What to work on: The whole listing should be retyped word for word, apart from the pictures it holds.

*** Opening of Data section ***

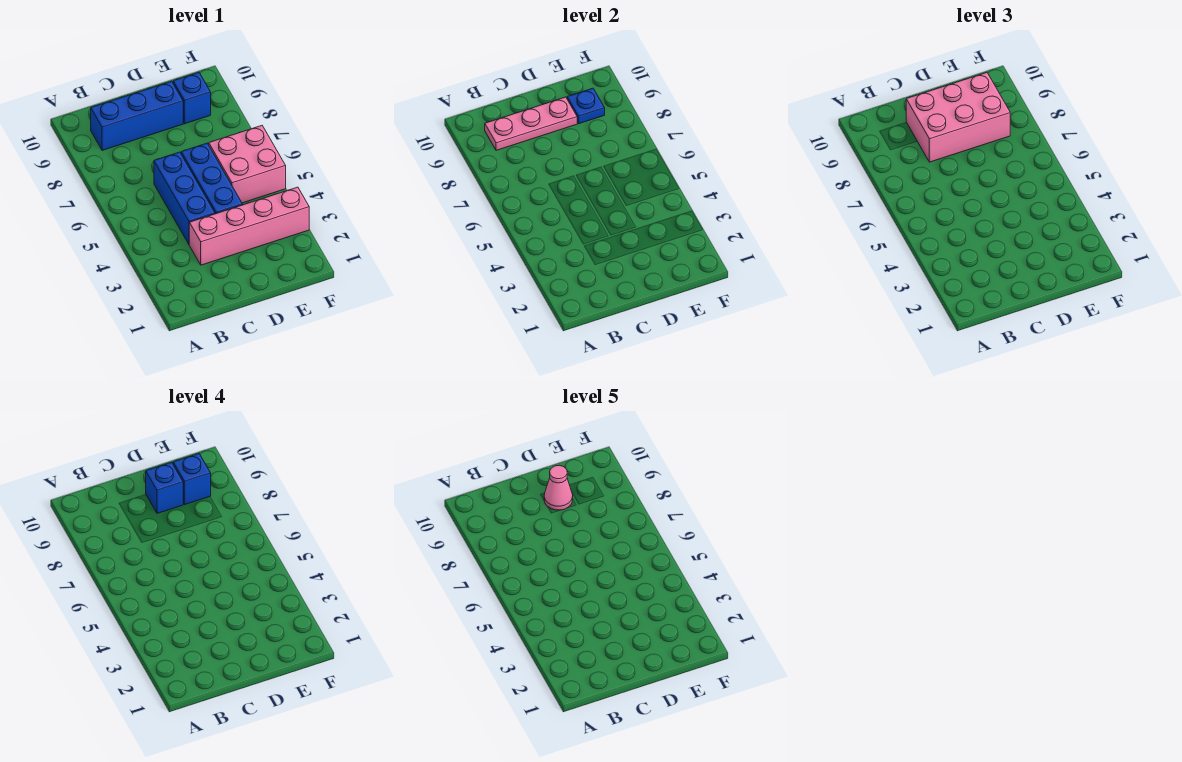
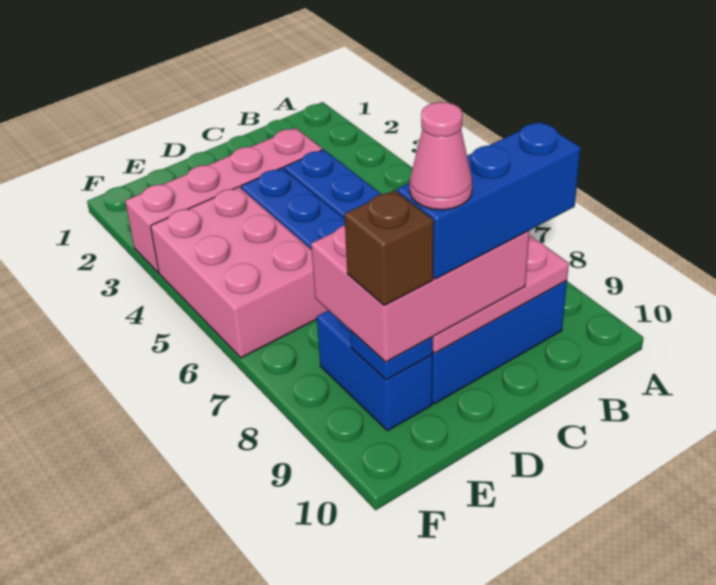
blue brick D9 level 4 -> blue brick B9:D9 level 4
pink brick E5:F6 level 1 -> pink brick E4:F6 level 1
blue brick E9 level 1 -> blue brick E8:E9 level 1
blue brick E9 level 4 -> brown brick E9 level 4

*** Close of Data section ***

Response to this task:
blue brick D9 level 4 -> blue brick B9:D9 level 4
pink brick E5:F6 level 1 -> pink brick E4:F6 level 1
blue brick E9 level 1 -> blue brick E8:E9 level 1
blue brick E9 level 4 -> brown brick E9 level 4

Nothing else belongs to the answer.